_SHORT TASK_: Comb through the entries for "Return" and pull out each line that holds it.

_DATA FOR THE TASK_:
** start **

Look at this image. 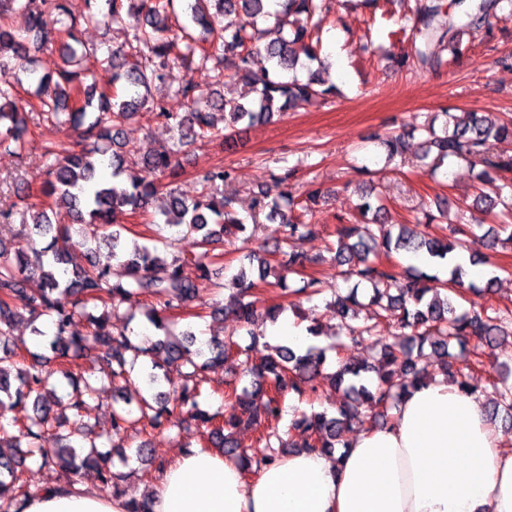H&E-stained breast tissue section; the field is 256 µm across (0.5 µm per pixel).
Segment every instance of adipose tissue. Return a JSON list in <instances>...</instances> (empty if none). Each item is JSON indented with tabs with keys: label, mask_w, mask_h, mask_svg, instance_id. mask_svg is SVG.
<instances>
[{
	"label": "adipose tissue",
	"mask_w": 512,
	"mask_h": 512,
	"mask_svg": "<svg viewBox=\"0 0 512 512\" xmlns=\"http://www.w3.org/2000/svg\"><path fill=\"white\" fill-rule=\"evenodd\" d=\"M500 442L479 395L438 376L336 459L302 450L250 476L216 451L178 453L148 495L150 512H512V454ZM22 512H126V500L53 483Z\"/></svg>",
	"instance_id": "1"
}]
</instances>
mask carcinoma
Listing matches in <instances>:
<instances>
[{
  "label": "carcinoma",
  "mask_w": 512,
  "mask_h": 512,
  "mask_svg": "<svg viewBox=\"0 0 512 512\" xmlns=\"http://www.w3.org/2000/svg\"><path fill=\"white\" fill-rule=\"evenodd\" d=\"M96 13L75 17L66 0H0V18L21 12L28 20L27 29L17 32L0 24V154L22 157L28 136V115L17 105L15 70L23 69L34 86L30 110L47 114L60 125L80 132L83 146L72 150L64 143L50 147L46 153L45 178L41 193L51 199L48 207L32 212L21 221L20 241L11 247L0 244V342L11 336L16 317L21 312L32 319L44 318L53 333L34 327V334L48 337L52 356L31 354L26 359L15 349L0 351V496L10 493L5 509L21 512V505L37 495L40 487L24 475L28 464L40 468L59 467L73 474L84 469L98 474L103 489L121 495L124 475L108 466V454L99 451L92 425L85 419L87 399L97 392L96 382L70 368L74 360L91 356L104 362L112 384L127 383L135 371V362L127 361L129 351L149 357L139 374L147 394L139 395L133 407L112 408V434L109 439L124 441V435L140 423L163 432L194 424L202 431L207 444L221 448L235 457L240 466L259 471L293 449L279 430L283 404L289 396L307 401L317 391L313 380L324 379L335 388H344L347 401L329 414L325 411L302 413L288 426L303 437L302 448L332 451L348 447L345 432L359 424L385 427L389 411L418 385L426 381L418 367L424 344L434 347L442 372L459 388L474 391V372L485 369L483 347H492L497 337L512 335L501 316H491L483 306L472 303L460 310L455 299L470 293L488 294L497 284L493 276L479 286L465 282L463 265L453 256L468 249L475 233L466 219L455 225L456 237L439 238L426 231L435 221L425 214V224L399 225L396 235L386 232L378 237L372 225L380 224L387 214L385 200L372 197L373 191L361 196L356 204L360 220L337 228V245L333 261L348 266L341 271L356 276L373 289L369 305L377 307L373 314L397 323L400 334L386 344L375 368L376 386H370L362 364H344L329 375L327 349L309 346L298 354L287 345H275L257 362L244 361V375L250 377L251 389L230 398L238 412L226 419L220 414L200 408V374L224 362L230 347L224 341L211 340L196 344V335L185 330L173 331L179 315L202 303L205 284L221 290L226 284L212 281L216 255L214 245L241 243L248 265L241 266L231 278L236 293L230 303L212 305V314L232 316L243 327L254 324L259 317L257 283L279 288L290 298L310 300L325 288L321 279L305 272L315 263L294 248L296 242L313 232L311 218L315 206L324 198L320 187L312 184L297 194L290 185L296 168L291 166L274 178V185L260 192L258 210L280 226L282 252L275 281H267L268 263L247 250V220L234 210L233 199L224 196L220 186L232 172L217 165L201 175L204 191L193 200H186L169 191L166 207L161 211L162 225L175 230L163 242L164 252L157 247L140 246L127 251L122 246L117 214L136 215L147 211L163 180L174 178L182 170L181 156L197 141L219 138L214 113L224 114L225 129L234 133L242 126L267 123L287 110L297 109L315 100L329 101L336 95V86L326 84L313 70L312 63L322 64L320 41L314 40L313 17L330 10L325 0H286V12L265 8L267 0H98ZM136 18L132 40L149 51L146 61L115 50L104 62L112 68V81L125 82L132 91L121 95L97 92L84 85L79 66L92 51L79 36L82 25H99L122 14ZM273 22L277 37L264 48L254 45L252 30L257 19ZM404 20L415 33L413 51L398 57L401 67L418 64L425 69H439L459 59V42L465 35L491 34L501 22L512 20V0H416L408 8ZM59 46L63 65L54 74H41L34 67L36 53L49 46ZM299 46L306 60L294 51ZM449 49L448 59L436 48ZM199 62L212 64L216 85L224 77L243 84L252 99L241 102L226 97L221 90L203 94L198 86L187 81L177 93L187 102V111L170 112L161 102H151V112L174 131L171 142L163 144L142 158V172L134 174L126 168L130 152L124 138V126L146 105L140 88L148 79L164 80L176 66ZM306 71V78L296 75ZM426 138L416 156L420 167L430 176L441 169L463 161L481 166L479 180L492 183L497 179L495 196L478 193L473 208L498 212L500 223L512 226V155L490 154L489 141L512 142V123L501 122L486 112H470L466 119L443 109L434 113L421 127ZM386 162L395 159L405 164L404 136L392 134L380 142ZM90 230L91 252L104 248L122 268L113 276L110 267L88 259L85 267L69 266L60 243L68 239L72 225ZM422 254L432 262L447 264V279L441 280L419 268L402 267L395 261L400 253ZM192 264L199 271L195 278L185 272ZM257 271L258 281L249 279ZM132 296L149 301L148 323L163 336L140 347L133 343L121 326V305ZM338 315L349 320L344 325L352 339L371 335L376 324L360 319L356 307L361 305L357 292L351 291L336 300ZM83 321L87 334L75 336L70 326ZM166 355V363L184 370L188 384L173 393L158 389L160 364L156 353ZM66 378L72 391L66 393L72 419L62 420L54 413L61 402L55 374ZM508 372L495 368L488 372L489 384L497 395L498 405L492 418L512 426V384ZM32 400L33 415L22 419L11 414L19 404ZM240 428L260 431L259 440L270 452L251 457L239 450L234 434ZM53 437L56 446L46 448L43 442Z\"/></svg>",
  "instance_id": "1"
}]
</instances>
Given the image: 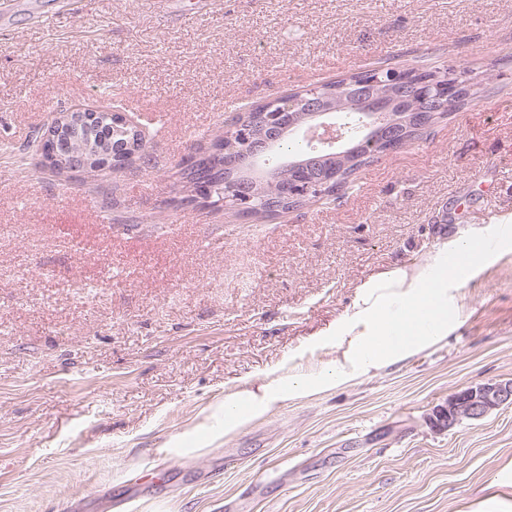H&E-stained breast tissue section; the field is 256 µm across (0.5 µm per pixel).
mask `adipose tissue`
<instances>
[{"label": "adipose tissue", "mask_w": 512, "mask_h": 512, "mask_svg": "<svg viewBox=\"0 0 512 512\" xmlns=\"http://www.w3.org/2000/svg\"><path fill=\"white\" fill-rule=\"evenodd\" d=\"M453 318L447 279L426 276L423 268H397L364 284L350 313L316 347V361L284 360L262 379L248 376L224 392V434L267 419L288 400L356 383L445 339ZM400 342H388L393 329Z\"/></svg>", "instance_id": "obj_1"}]
</instances>
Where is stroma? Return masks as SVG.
Listing matches in <instances>:
<instances>
[{
	"label": "stroma",
	"mask_w": 512,
	"mask_h": 512,
	"mask_svg": "<svg viewBox=\"0 0 512 512\" xmlns=\"http://www.w3.org/2000/svg\"><path fill=\"white\" fill-rule=\"evenodd\" d=\"M416 60L485 90L356 189L263 221L181 204L225 101ZM77 107L149 156L92 180L0 153V512H512V406L430 421L512 378V0H0V145ZM469 235L447 339L225 437L226 388ZM509 405H512V380L491 382L450 396L445 406L434 411L432 423L439 430L450 429L463 419H482Z\"/></svg>",
	"instance_id": "stroma-1"
}]
</instances>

** end **

_SOLUTION FOR THIS PROBLEM_:
Segment every instance of adipose tissue. Return a JSON list in <instances>...</instances> (empty if none). Each item is JSON indented with tabs with keys: label, mask_w, mask_h, mask_svg, instance_id. mask_svg is SVG.
Where is stroma? Return masks as SVG.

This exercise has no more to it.